WORK REQUIRED → Among the entries beneath this sentence, how many lines include the word "none"? Only the number is wanted.

PROVIDED INFORMATION →
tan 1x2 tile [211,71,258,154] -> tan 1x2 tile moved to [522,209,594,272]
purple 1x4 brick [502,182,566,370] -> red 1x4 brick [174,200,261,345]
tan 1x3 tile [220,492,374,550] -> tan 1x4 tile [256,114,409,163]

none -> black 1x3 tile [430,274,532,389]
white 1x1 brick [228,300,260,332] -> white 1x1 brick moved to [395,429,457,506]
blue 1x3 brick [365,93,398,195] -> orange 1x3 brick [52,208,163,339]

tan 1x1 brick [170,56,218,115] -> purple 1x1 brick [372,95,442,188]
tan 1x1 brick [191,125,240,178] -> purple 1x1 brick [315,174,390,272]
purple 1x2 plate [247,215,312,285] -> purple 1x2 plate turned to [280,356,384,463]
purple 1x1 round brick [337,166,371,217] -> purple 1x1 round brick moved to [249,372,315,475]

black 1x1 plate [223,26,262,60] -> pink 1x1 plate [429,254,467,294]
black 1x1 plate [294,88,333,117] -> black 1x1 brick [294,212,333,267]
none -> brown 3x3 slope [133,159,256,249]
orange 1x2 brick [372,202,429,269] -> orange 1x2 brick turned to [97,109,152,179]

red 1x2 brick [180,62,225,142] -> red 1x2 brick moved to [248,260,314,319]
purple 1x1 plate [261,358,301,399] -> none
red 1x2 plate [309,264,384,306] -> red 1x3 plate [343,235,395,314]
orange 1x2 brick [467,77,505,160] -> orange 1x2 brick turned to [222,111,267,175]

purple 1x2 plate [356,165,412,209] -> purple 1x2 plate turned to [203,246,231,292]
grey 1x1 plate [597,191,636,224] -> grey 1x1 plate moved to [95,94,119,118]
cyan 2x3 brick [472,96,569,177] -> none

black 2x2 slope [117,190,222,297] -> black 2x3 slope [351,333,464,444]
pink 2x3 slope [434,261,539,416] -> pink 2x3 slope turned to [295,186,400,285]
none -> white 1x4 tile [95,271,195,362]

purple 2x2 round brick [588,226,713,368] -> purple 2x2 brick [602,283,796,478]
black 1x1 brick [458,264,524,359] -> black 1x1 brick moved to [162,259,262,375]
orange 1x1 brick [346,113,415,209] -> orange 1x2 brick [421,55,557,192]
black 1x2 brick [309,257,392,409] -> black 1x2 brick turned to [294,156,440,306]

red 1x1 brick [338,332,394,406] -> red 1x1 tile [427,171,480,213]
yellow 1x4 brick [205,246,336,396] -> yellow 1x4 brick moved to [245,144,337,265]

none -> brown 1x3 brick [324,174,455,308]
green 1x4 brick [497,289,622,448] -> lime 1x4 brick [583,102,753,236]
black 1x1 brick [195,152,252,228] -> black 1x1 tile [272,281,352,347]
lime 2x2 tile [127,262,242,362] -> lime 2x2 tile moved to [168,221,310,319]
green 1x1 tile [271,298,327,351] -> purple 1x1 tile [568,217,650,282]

WRITTEN SOLUTION → 6